- [Directions for this task]
Pictures should be omitted from your copy. Everything else in the entries below must be restated word for word.

-*-

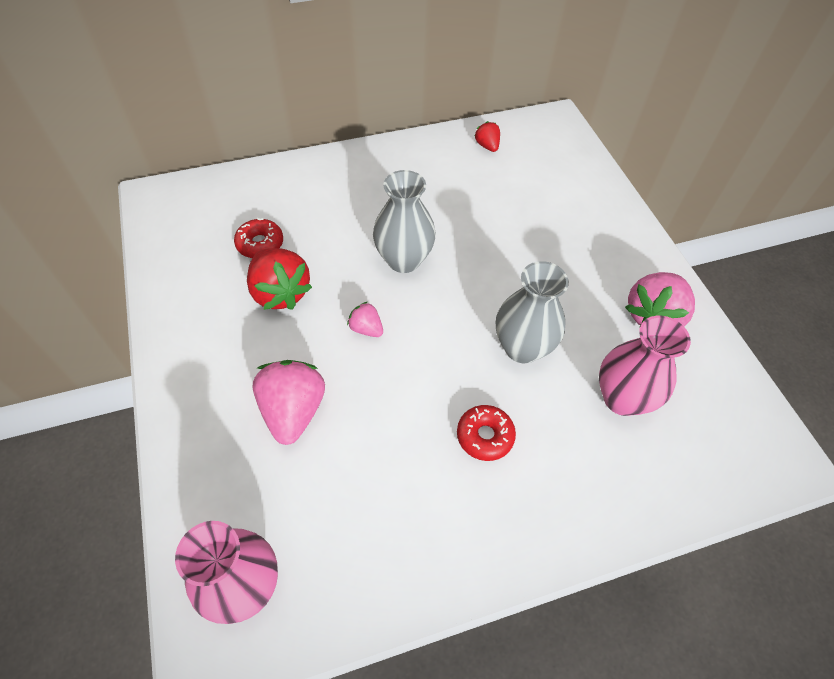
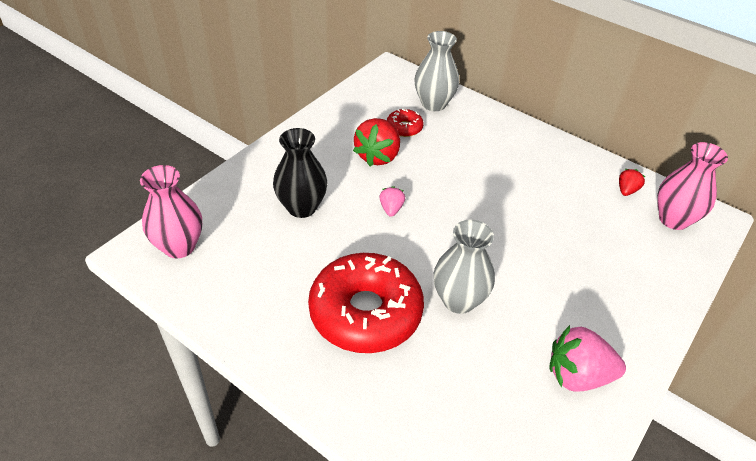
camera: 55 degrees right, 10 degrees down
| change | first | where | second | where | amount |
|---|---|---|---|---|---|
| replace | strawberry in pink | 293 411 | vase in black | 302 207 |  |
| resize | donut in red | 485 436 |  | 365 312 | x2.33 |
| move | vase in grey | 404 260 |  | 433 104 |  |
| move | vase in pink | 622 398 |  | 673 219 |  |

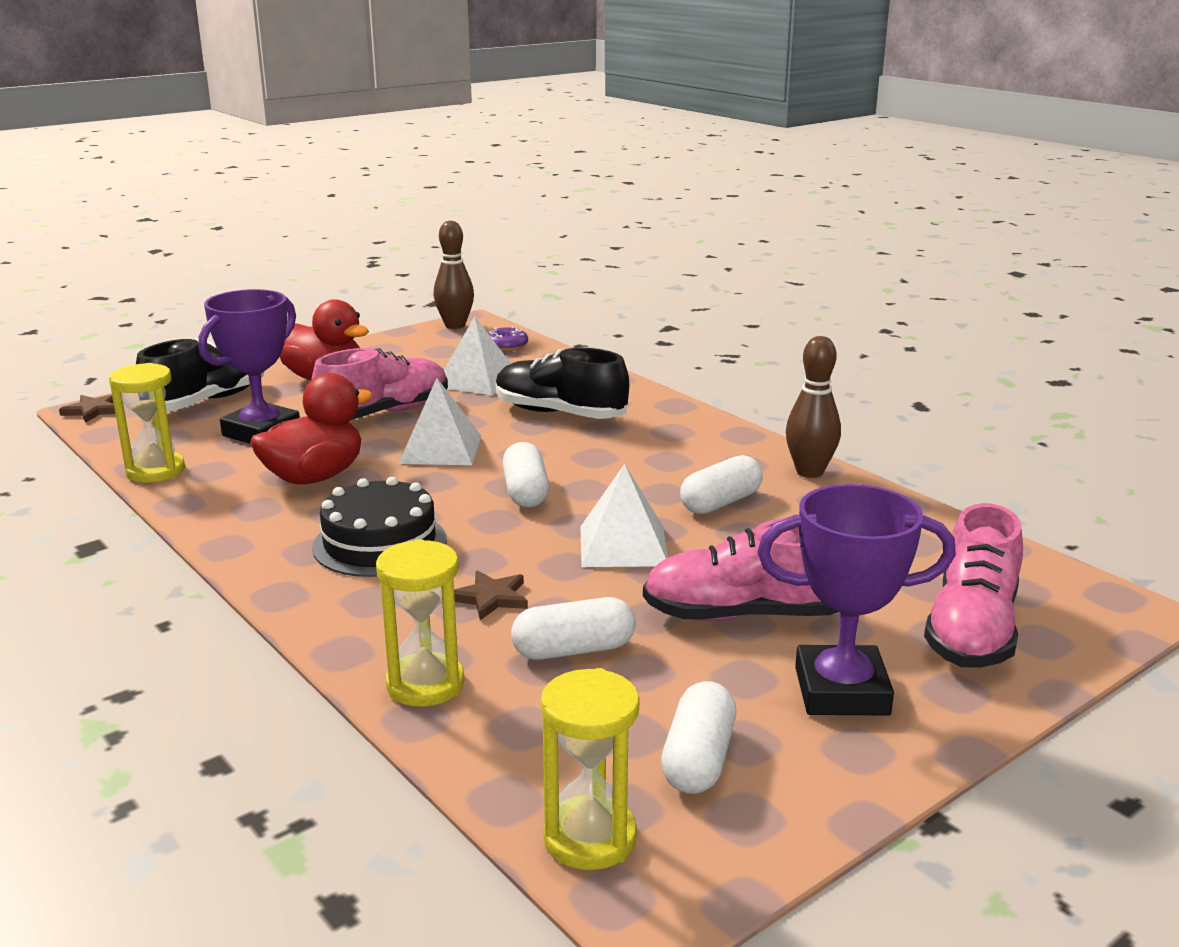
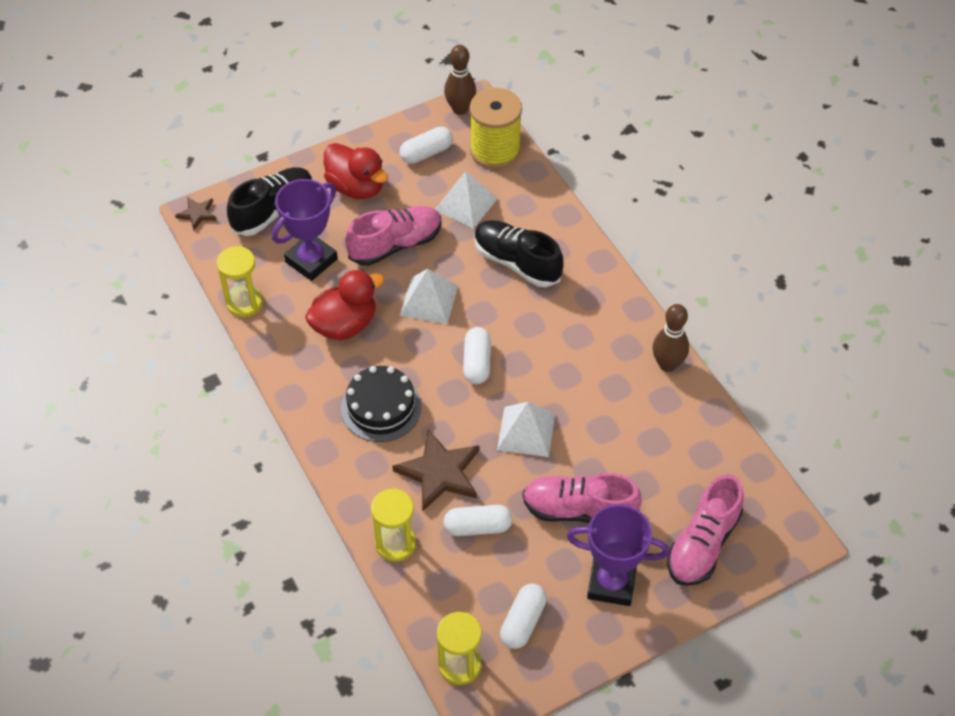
camera: 10 degrees right, 30 degrees up
| change | first | where | second | where | amount |
|---|---|---|---|---|---|
| resize | star in brown | 491 598 |  | 440 473 | x1.92 |
| move | capsule in white | 721 503 |  | 426 153 |  |
| replace | donut in purple | 506 346 | spool in yellow | 495 150 |  |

-*-

- [Exercise result]
camera: 55 degrees right, 10 degrees down
| change | first | where | second | where | amount |
|---|---|---|---|---|---|
| replace | strawberry in pink | 293 411 | vase in black | 302 207 |  |
| resize | donut in red | 485 436 |  | 365 312 | x2.33 |
| move | vase in grey | 404 260 |  | 433 104 |  |
| move | vase in pink | 622 398 |  | 673 219 |  |

camera: 10 degrees right, 30 degrees up
| change | first | where | second | where | amount |
|---|---|---|---|---|---|
| resize | star in brown | 491 598 |  | 440 473 | x1.92 |
| move | capsule in white | 721 503 |  | 426 153 |  |
| replace | donut in purple | 506 346 | spool in yellow | 495 150 |  |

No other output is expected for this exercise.